*EXERCISE DIRECTIONS*. Everything from the line holding "U205: NOR 74LS02" through the last line of the records should be repeated word for word, and pictures should be omitted.

*PROVIDED INFORMATION*.

^^^^^^^^

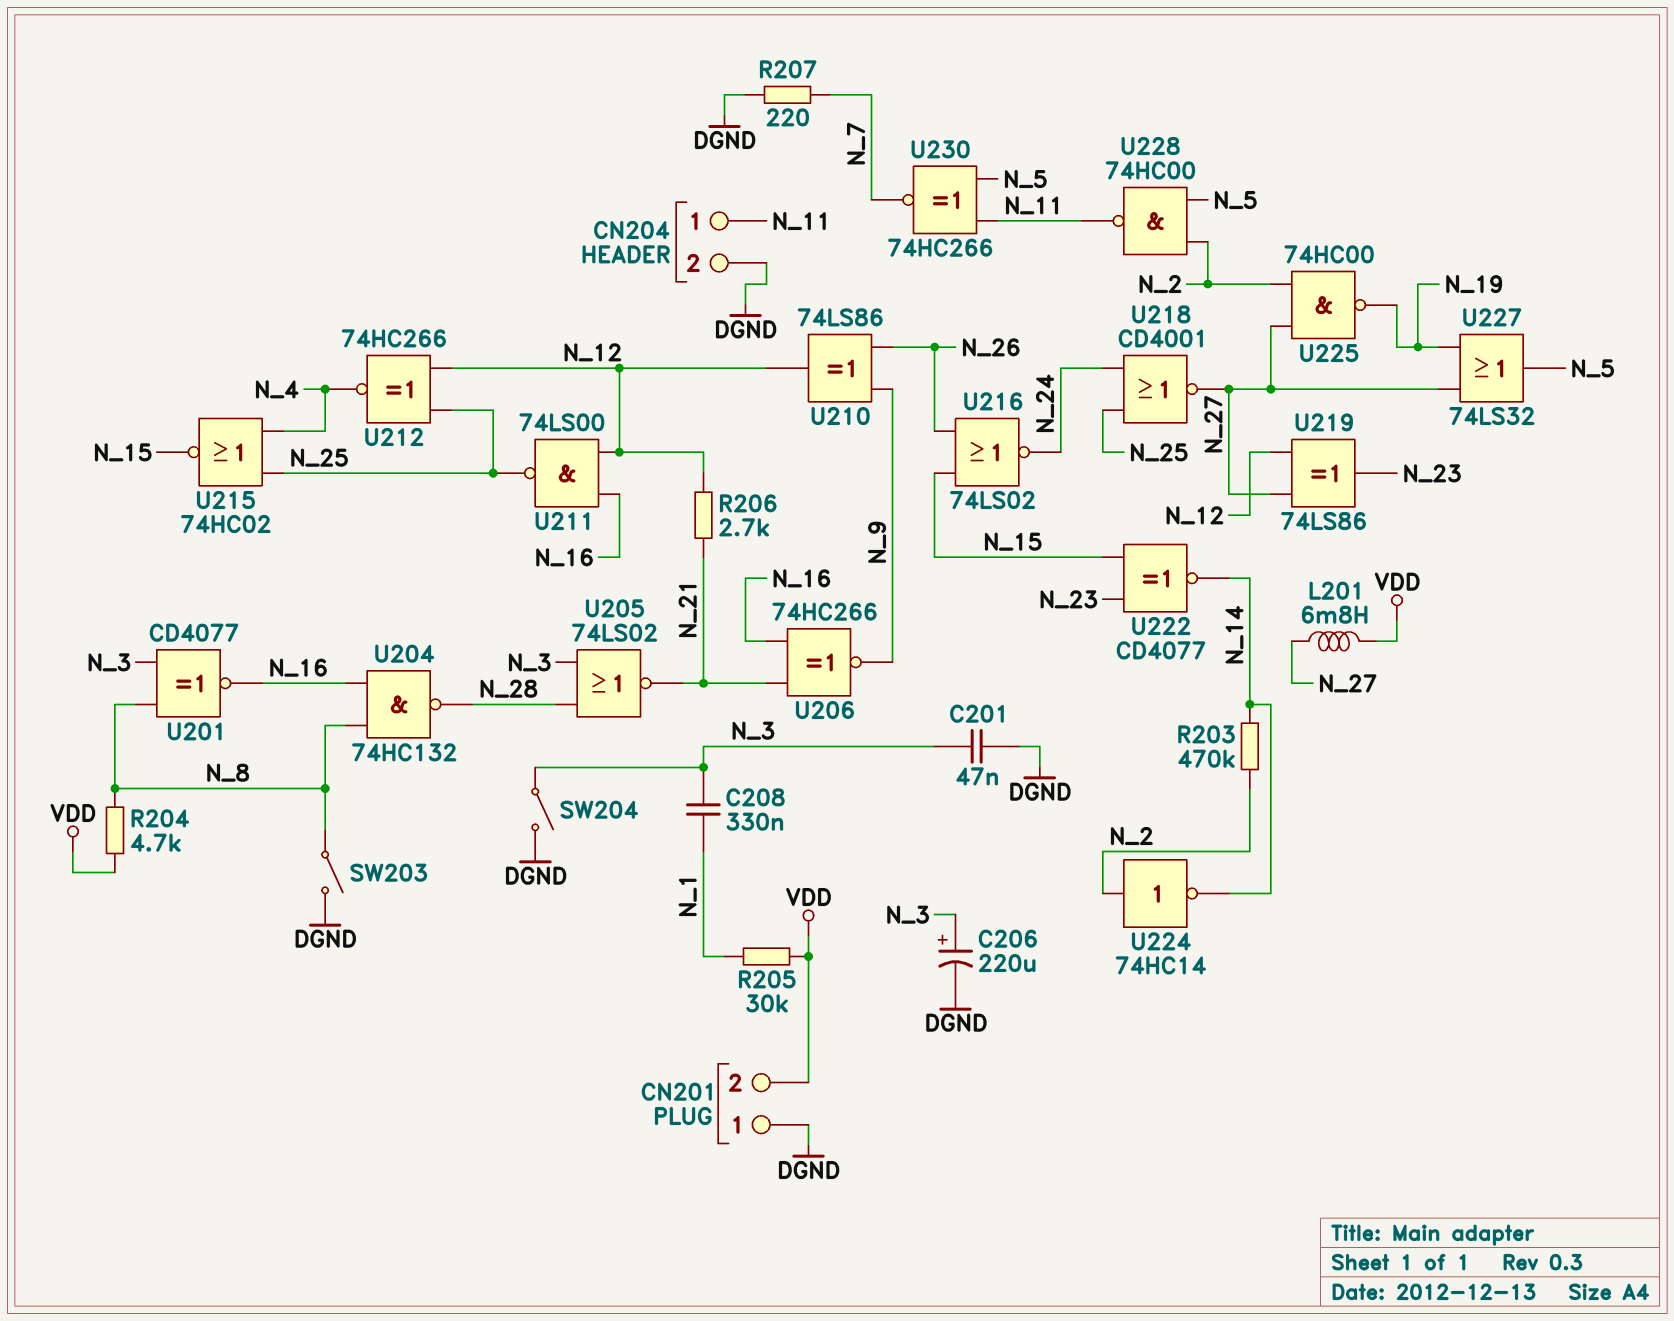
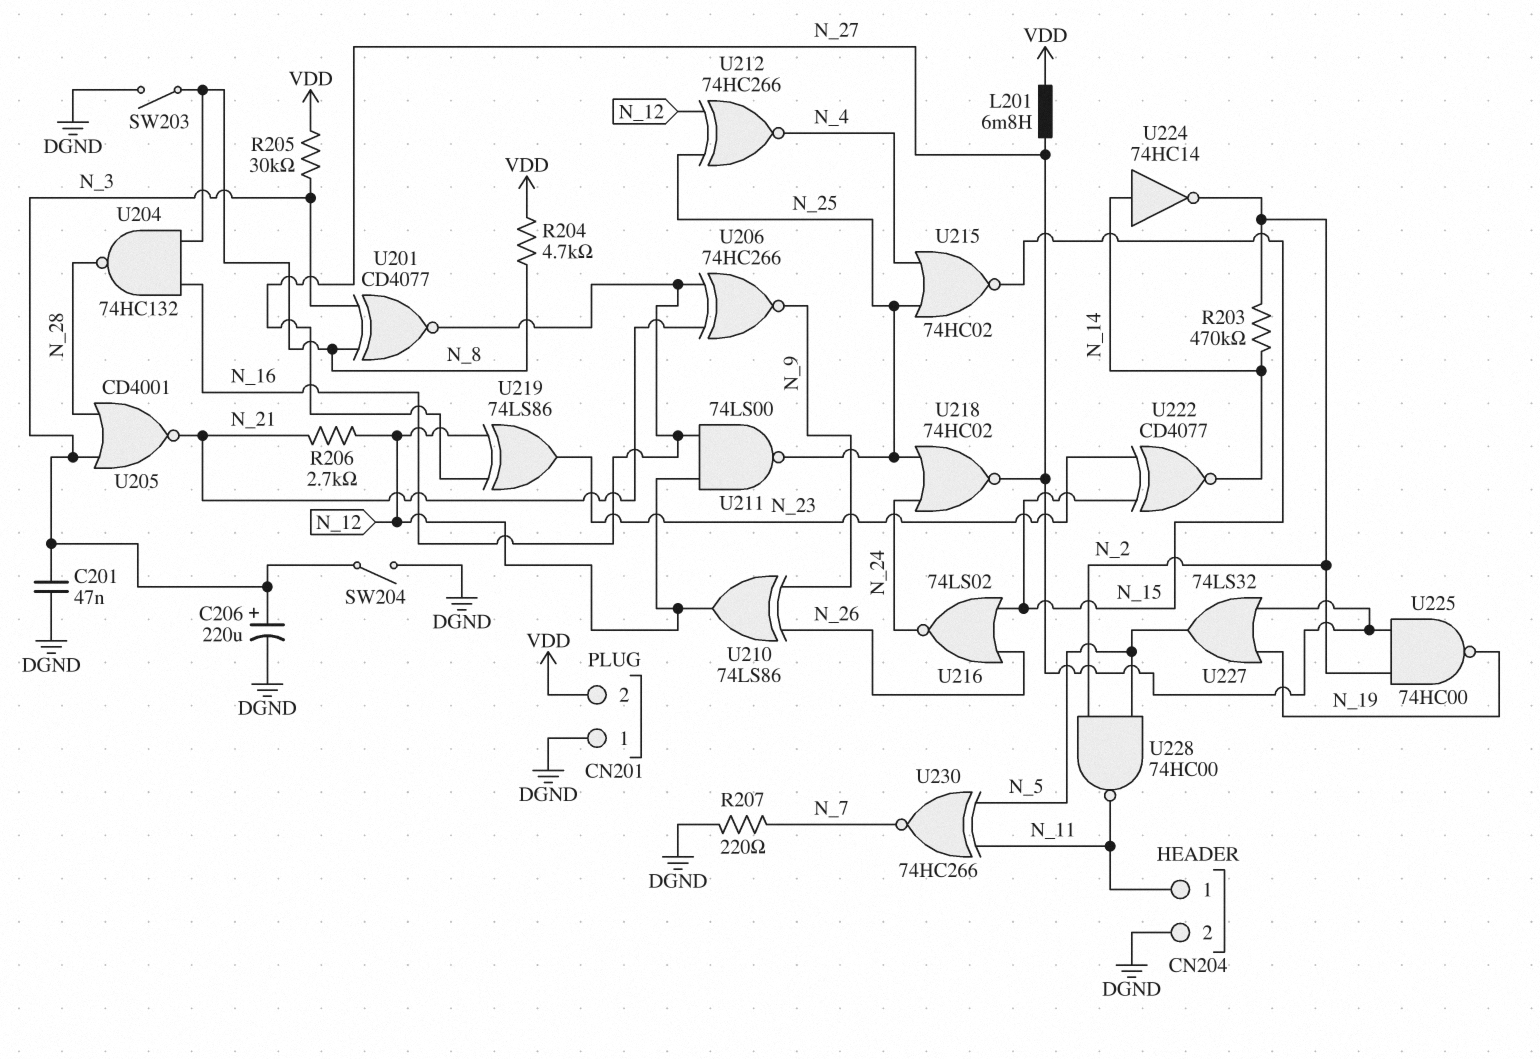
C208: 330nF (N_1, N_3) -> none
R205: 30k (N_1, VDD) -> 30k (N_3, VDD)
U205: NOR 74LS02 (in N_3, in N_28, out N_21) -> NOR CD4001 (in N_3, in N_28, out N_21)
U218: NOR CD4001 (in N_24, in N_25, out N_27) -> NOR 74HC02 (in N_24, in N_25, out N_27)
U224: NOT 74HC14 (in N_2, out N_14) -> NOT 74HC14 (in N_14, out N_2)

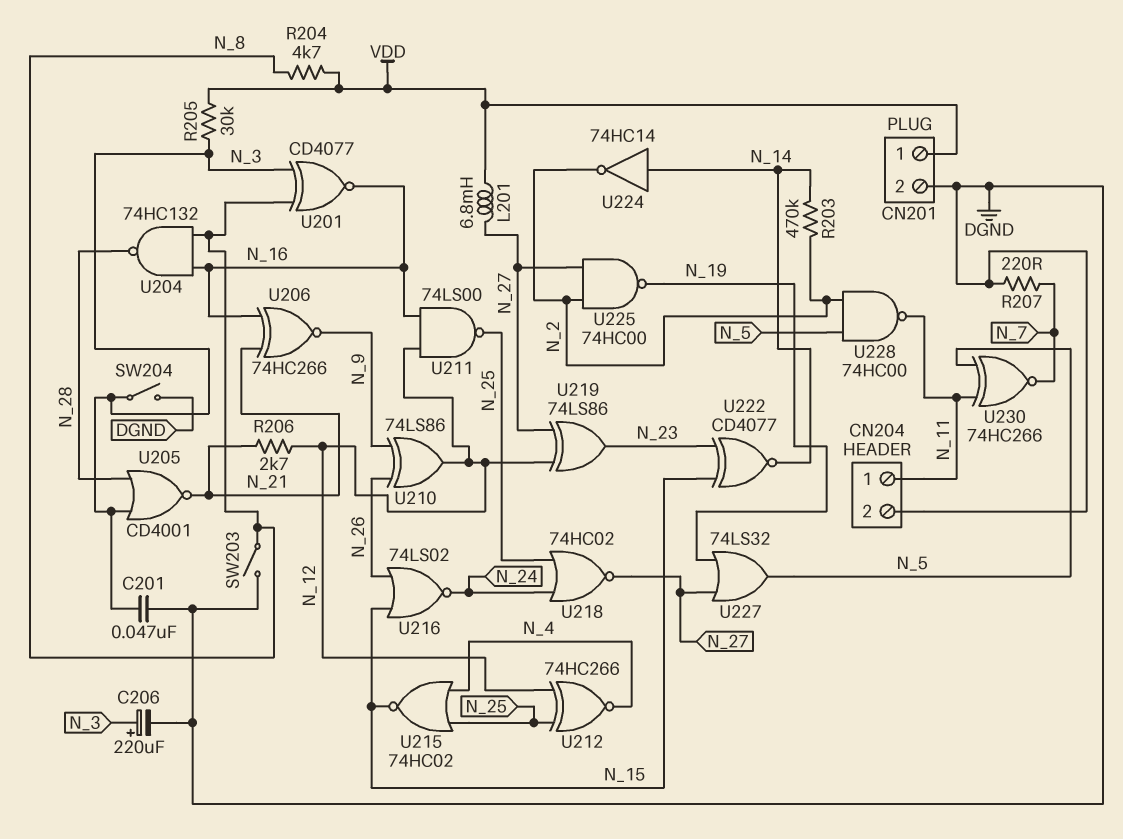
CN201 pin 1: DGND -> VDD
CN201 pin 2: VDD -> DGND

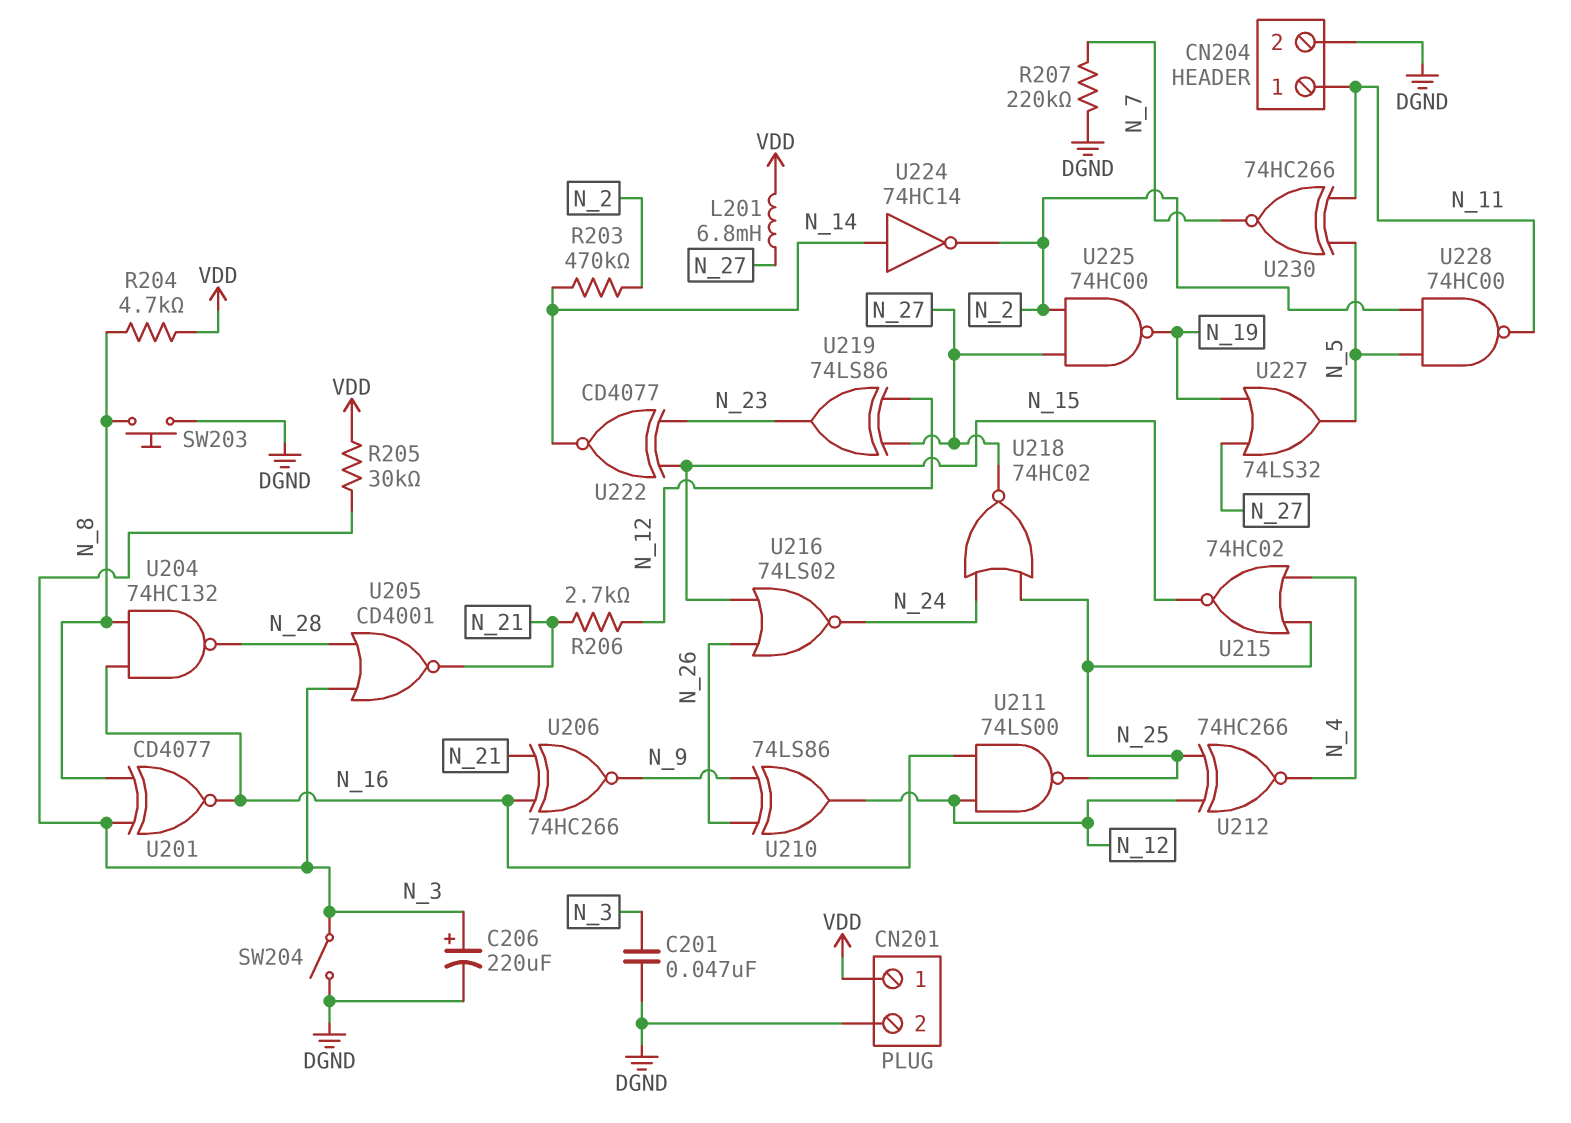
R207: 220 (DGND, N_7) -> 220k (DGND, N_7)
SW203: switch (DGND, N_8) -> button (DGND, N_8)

^^^^^^^^

*SOLUTION TO THE EXERCISE*.
U205: NOR 74LS02 (in N_3, in N_28, out N_21) -> NOR CD4001 (in N_3, in N_28, out N_21)
U218: NOR CD4001 (in N_24, in N_25, out N_27) -> NOR 74HC02 (in N_24, in N_25, out N_27)
U224: NOT 74HC14 (in N_2, out N_14) -> NOT 74HC14 (in N_14, out N_2)

CN201 pin 1: DGND -> VDD
CN201 pin 2: VDD -> DGND

R207: 220 (DGND, N_7) -> 220k (DGND, N_7)
SW203: switch (DGND, N_8) -> button (DGND, N_8)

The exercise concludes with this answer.